■ Instructions for the task
Copy out the entries that follow. Leave none out.

■ Material to process
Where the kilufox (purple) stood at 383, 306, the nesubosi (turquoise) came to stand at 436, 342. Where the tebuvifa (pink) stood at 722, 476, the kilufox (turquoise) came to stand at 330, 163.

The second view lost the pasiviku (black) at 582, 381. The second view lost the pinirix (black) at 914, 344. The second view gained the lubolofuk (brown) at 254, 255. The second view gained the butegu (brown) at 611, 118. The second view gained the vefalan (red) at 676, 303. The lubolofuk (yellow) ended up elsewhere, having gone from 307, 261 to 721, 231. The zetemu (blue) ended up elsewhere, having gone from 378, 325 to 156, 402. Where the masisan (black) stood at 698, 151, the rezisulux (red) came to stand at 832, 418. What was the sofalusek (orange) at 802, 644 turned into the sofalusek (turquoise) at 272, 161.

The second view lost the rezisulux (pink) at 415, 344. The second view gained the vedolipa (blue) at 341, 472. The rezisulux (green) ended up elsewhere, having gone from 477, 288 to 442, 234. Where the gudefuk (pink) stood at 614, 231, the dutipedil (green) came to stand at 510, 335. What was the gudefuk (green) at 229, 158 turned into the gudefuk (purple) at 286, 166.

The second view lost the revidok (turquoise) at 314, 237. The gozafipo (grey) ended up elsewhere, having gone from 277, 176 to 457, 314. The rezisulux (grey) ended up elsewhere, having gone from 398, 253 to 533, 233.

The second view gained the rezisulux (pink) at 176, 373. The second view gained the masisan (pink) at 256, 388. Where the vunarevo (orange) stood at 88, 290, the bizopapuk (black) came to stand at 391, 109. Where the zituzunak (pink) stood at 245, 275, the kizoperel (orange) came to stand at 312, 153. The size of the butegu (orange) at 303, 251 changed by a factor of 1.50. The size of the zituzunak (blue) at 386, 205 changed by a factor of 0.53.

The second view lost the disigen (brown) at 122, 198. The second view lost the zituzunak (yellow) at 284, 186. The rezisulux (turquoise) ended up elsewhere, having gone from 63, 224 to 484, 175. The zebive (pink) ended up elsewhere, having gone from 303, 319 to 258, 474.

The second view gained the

■ Written solution
Where the kilufox (purple) stood at 383, 306, the nesubosi (turquoise) came to stand at 436, 342. Where the tebuvifa (pink) stood at 722, 476, the kilufox (turquoise) came to stand at 330, 163.

The second view lost the pasiviku (black) at 582, 381. The second view lost the pinirix (black) at 914, 344. The second view gained the lubolofuk (brown) at 254, 255. The second view gained the butegu (brown) at 611, 118. The second view gained the vefalan (red) at 676, 303. The lubolofuk (yellow) ended up elsewhere, having gone from 307, 261 to 721, 231. The zetemu (blue) ended up elsewhere, having gone from 378, 325 to 156, 402. Where the masisan (black) stood at 698, 151, the rezisulux (red) came to stand at 832, 418. What was the sofalusek (orange) at 802, 644 turned into the sofalusek (turquoise) at 272, 161.

The second view lost the rezisulux (pink) at 415, 344. The second view gained the vedolipa (blue) at 341, 472. The rezisulux (green) ended up elsewhere, having gone from 477, 288 to 442, 234. Where the gudefuk (pink) stood at 614, 231, the dutipedil (green) came to stand at 510, 335. What was the gudefuk (green) at 229, 158 turned into the gudefuk (purple) at 286, 166.

The second view lost the revidok (turquoise) at 314, 237. The gozafipo (grey) ended up elsewhere, having gone from 277, 176 to 457, 314. The rezisulux (grey) ended up elsewhere, having gone from 398, 253 to 533, 233.

The second view gained the rezisulux (pink) at 176, 373. The second view gained the masisan (pink) at 256, 388. Where the vunarevo (orange) stood at 88, 290, the bizopapuk (black) came to stand at 391, 109. Where the zituzunak (pink) stood at 245, 275, the kizoperel (orange) came to stand at 312, 153. The size of the butegu (orange) at 303, 251 changed by a factor of 1.50. The size of the zituzunak (blue) at 386, 205 changed by a factor of 0.53.

The second view lost the disigen (brown) at 122, 198. The second view lost the zituzunak (yellow) at 284, 186. The rezisulux (turquoise) ended up elsewhere, having gone from 63, 224 to 484, 175. The zebive (pink) ended up elsewhere, having gone from 303, 319 to 258, 474.

The second view gained the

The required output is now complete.